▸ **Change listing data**

=== Section Start ===

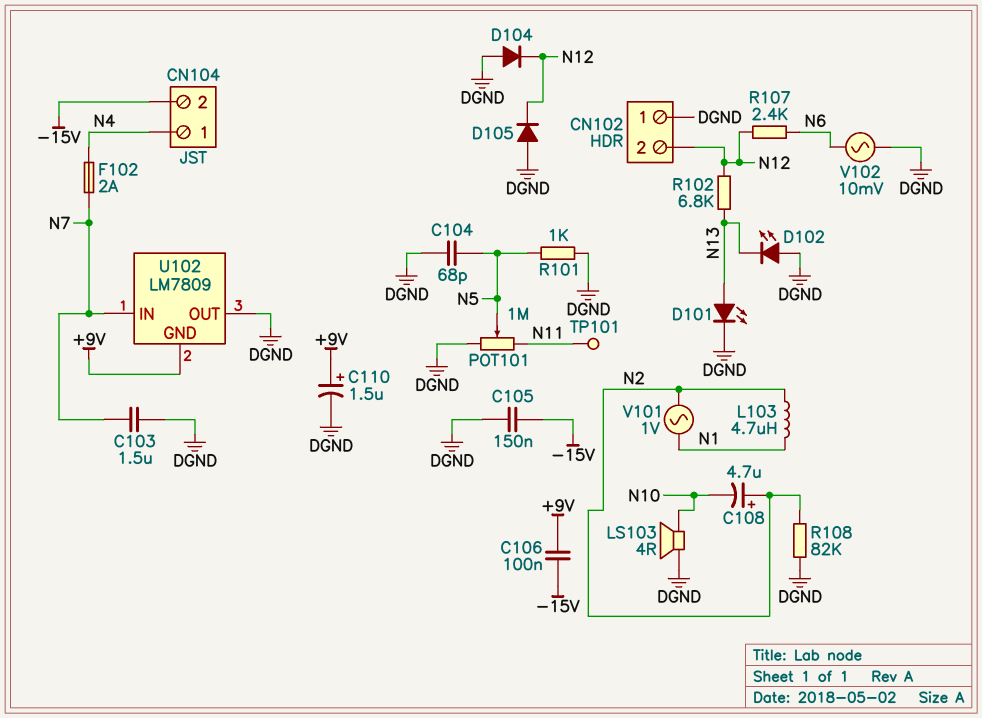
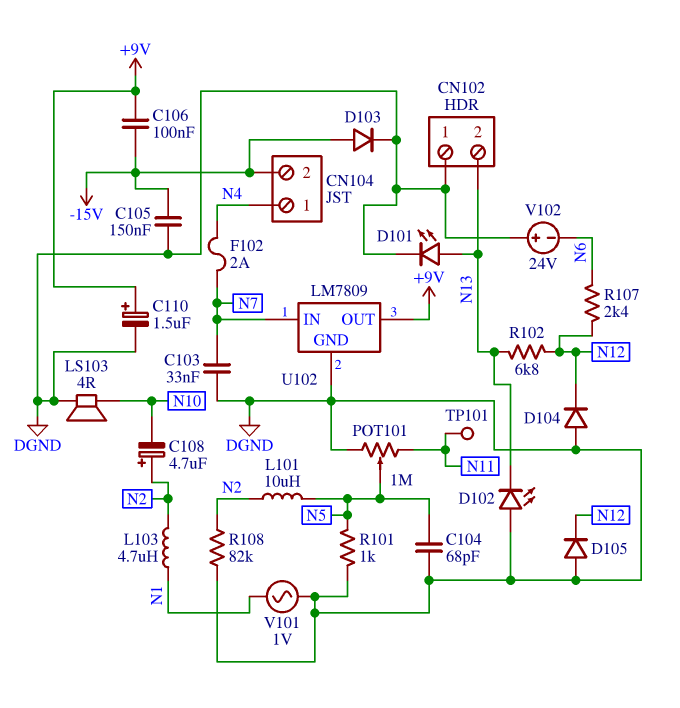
C103: 1.5uF (DGND, N7) -> 33nF (DGND, N7)
CN102 pin 2: N12 -> N13
D103: none -> diode (A -15V, K DGND)
L101: none -> 10uH (N2, N5)
U102 pin GND: +9V -> DGND
U102 pin OUT: DGND -> +9V
V101: AC 1V (N1, N2) -> AC 1V (DGND, N1)
V102: AC 10mV (DGND, N6) -> 24V (plus DGND, minus N6)

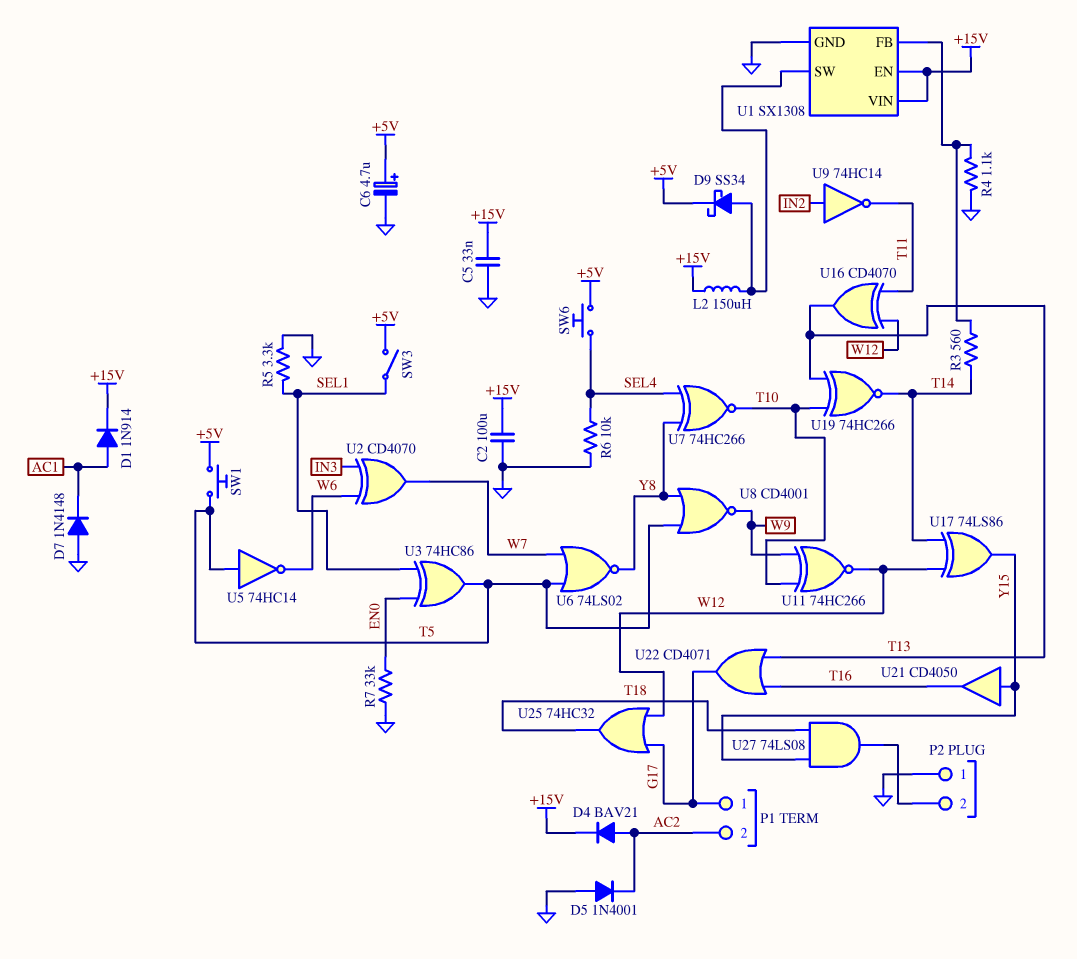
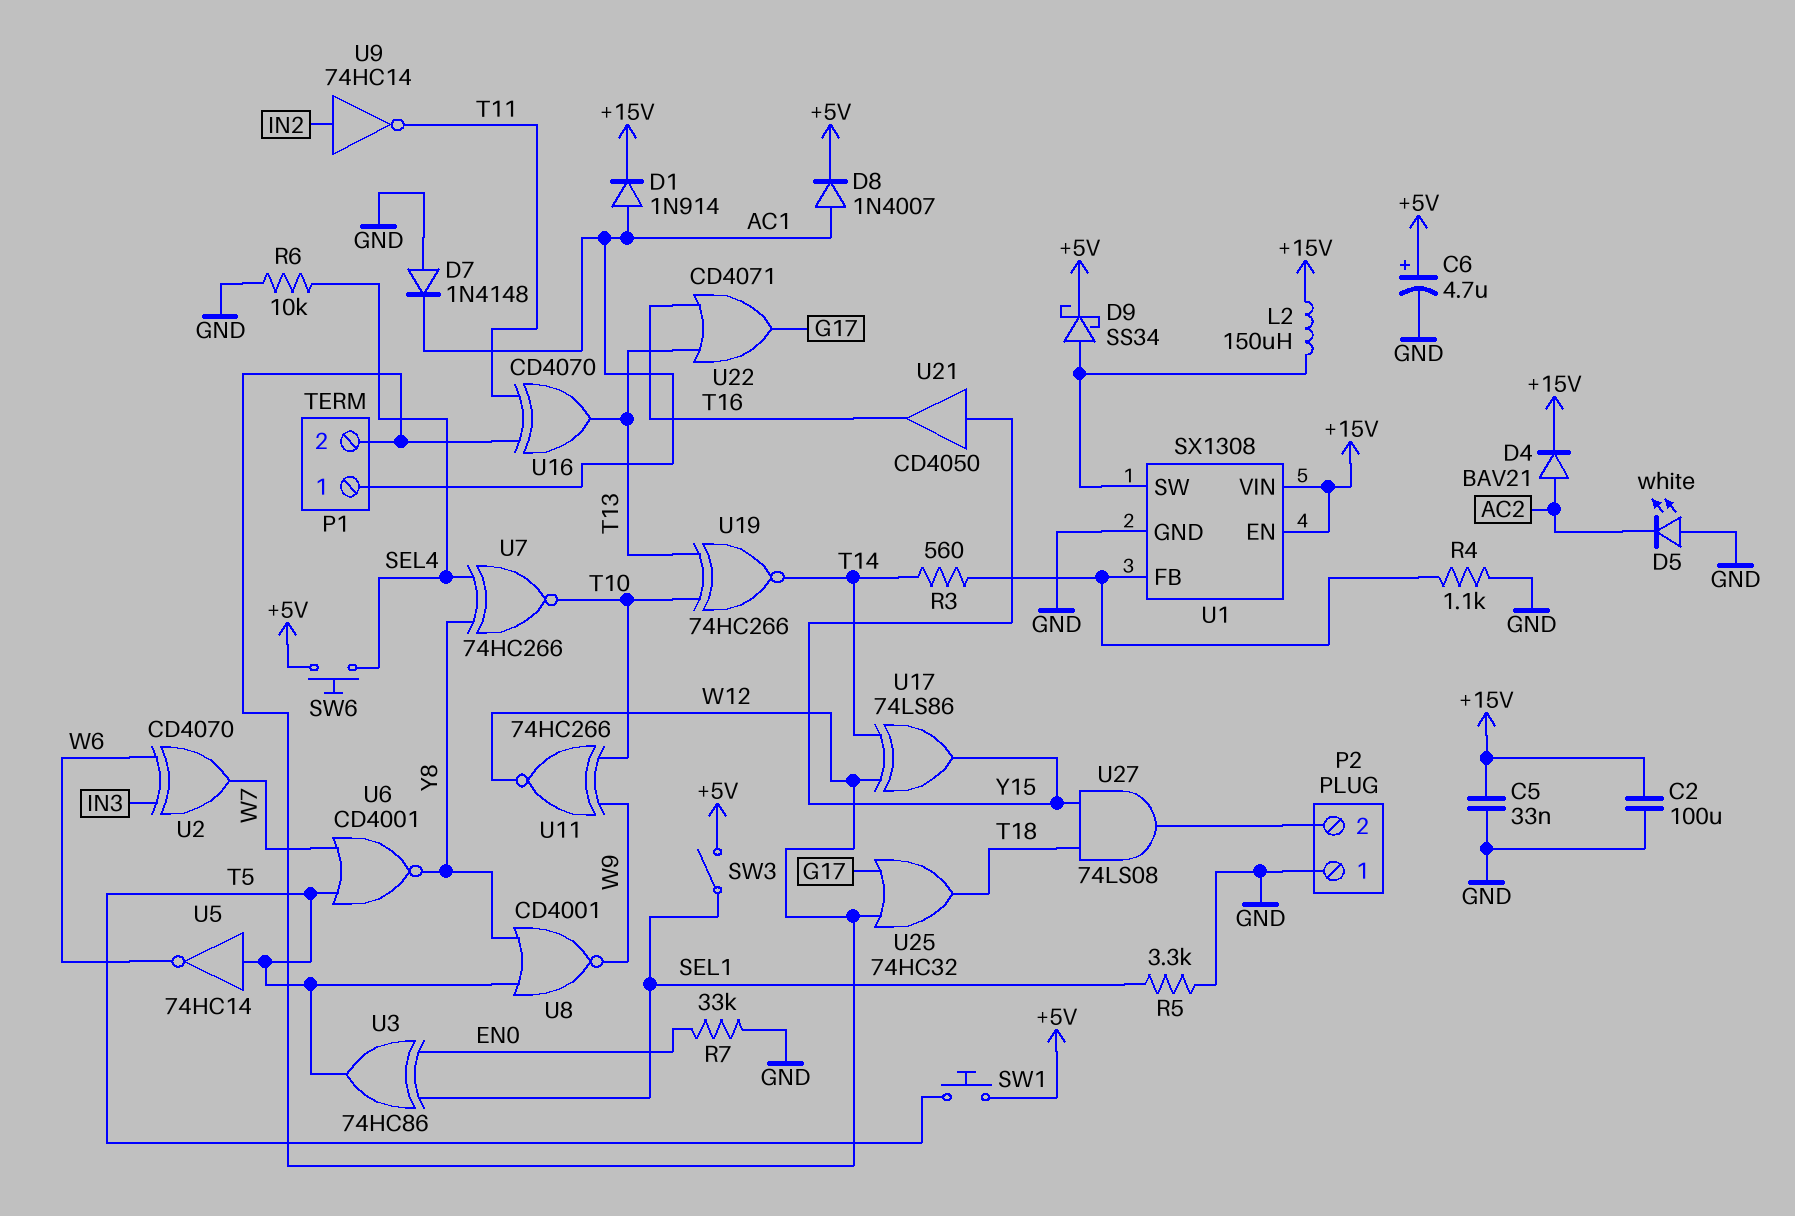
D5: diode 1N4001 (A GND, K AC2) -> LED white (A GND, K AC2)
D8: none -> diode 1N4007 (A AC1, K +5V)
P1 pin 1: G17 -> AC1
P1 pin 2: AC2 -> W12
U6: NOR 74LS02 (in T5, in W7, out Y8) -> NOR CD4001 (in T5, in W7, out Y8)

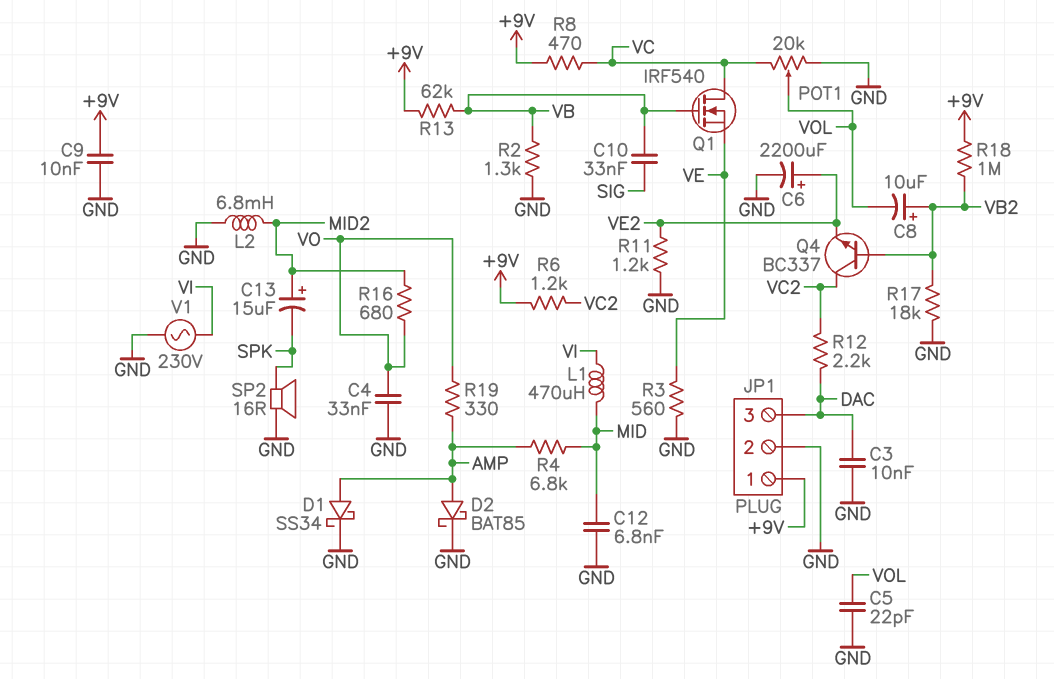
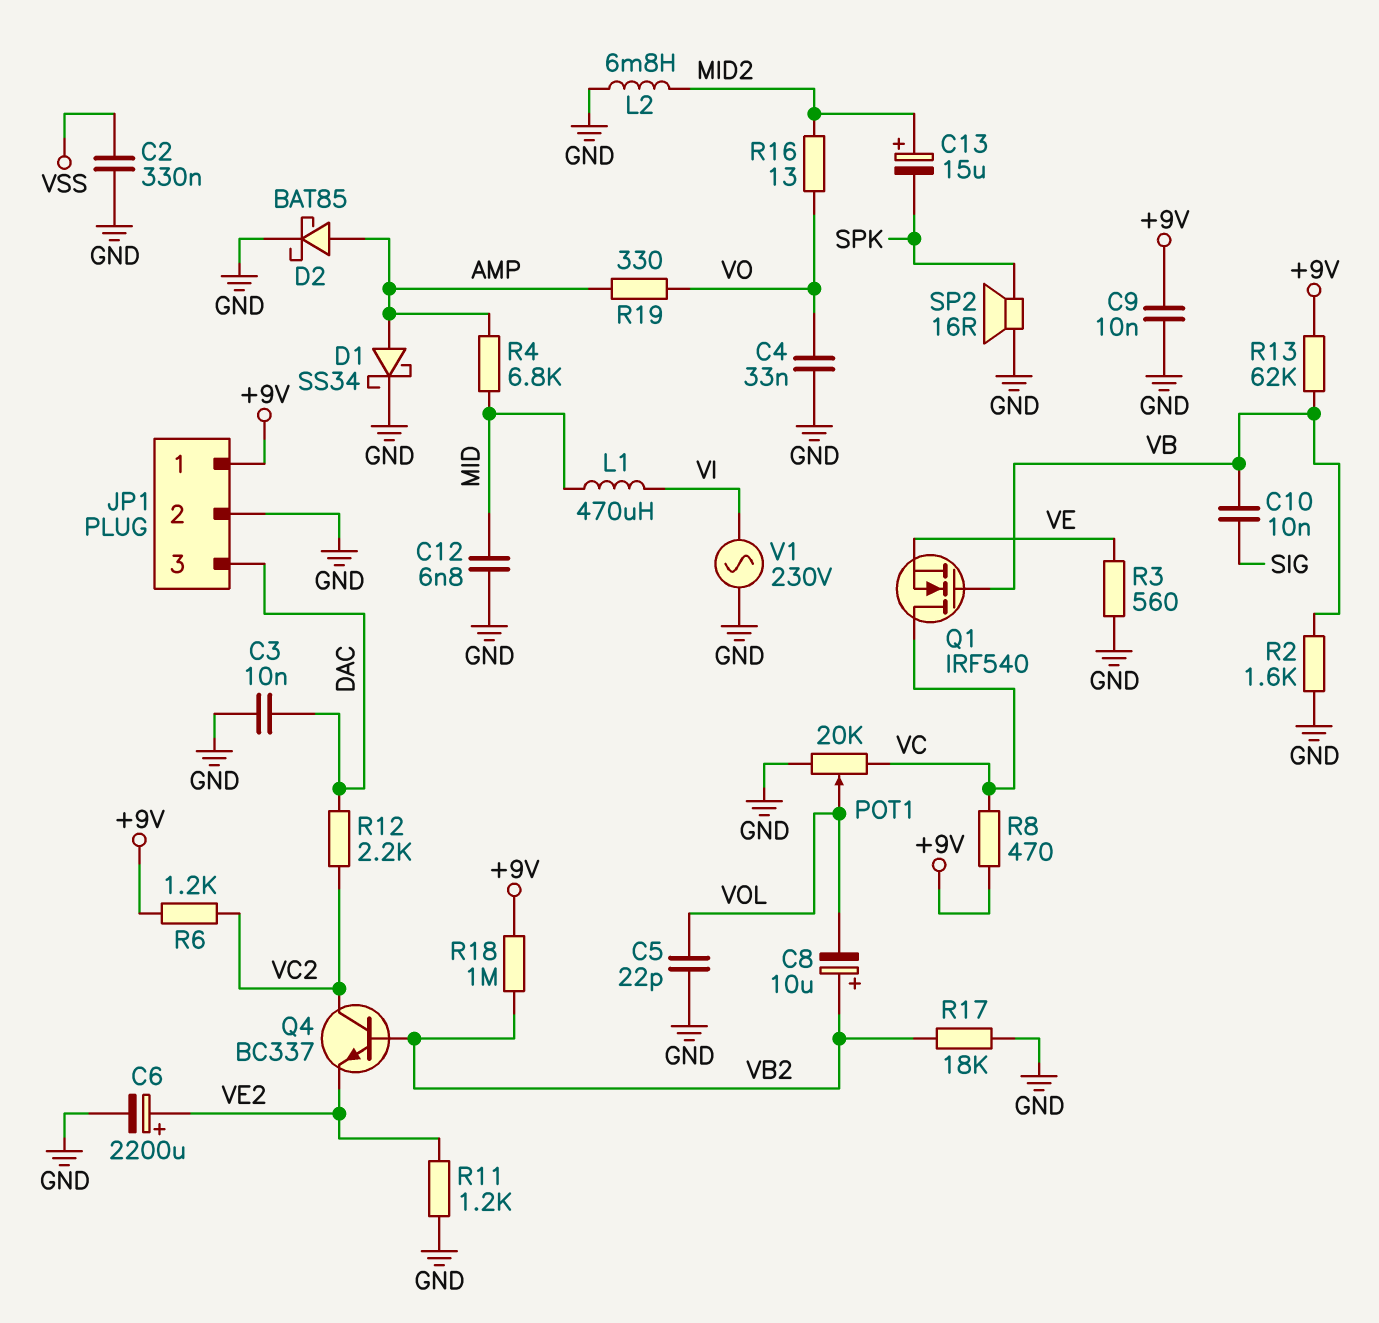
C2: none -> 330nF (GND, VSS)
C10: 33nF (SIG, VB) -> 10nF (SIG, VB)
R2: 1.3k (GND, VB) -> 1.6k (GND, VB)
R16: 680 (MID2, VO) -> 13 (MID2, VO)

=== Section End ===

▸ **Task to complete**
For each line of the entries that holds the word "none", pull that line out.

▸ **Response area**
D103: none -> diode (A -15V, K DGND)
L101: none -> 10uH (N2, N5)
D8: none -> diode 1N4007 (A AC1, K +5V)
C2: none -> 330nF (GND, VSS)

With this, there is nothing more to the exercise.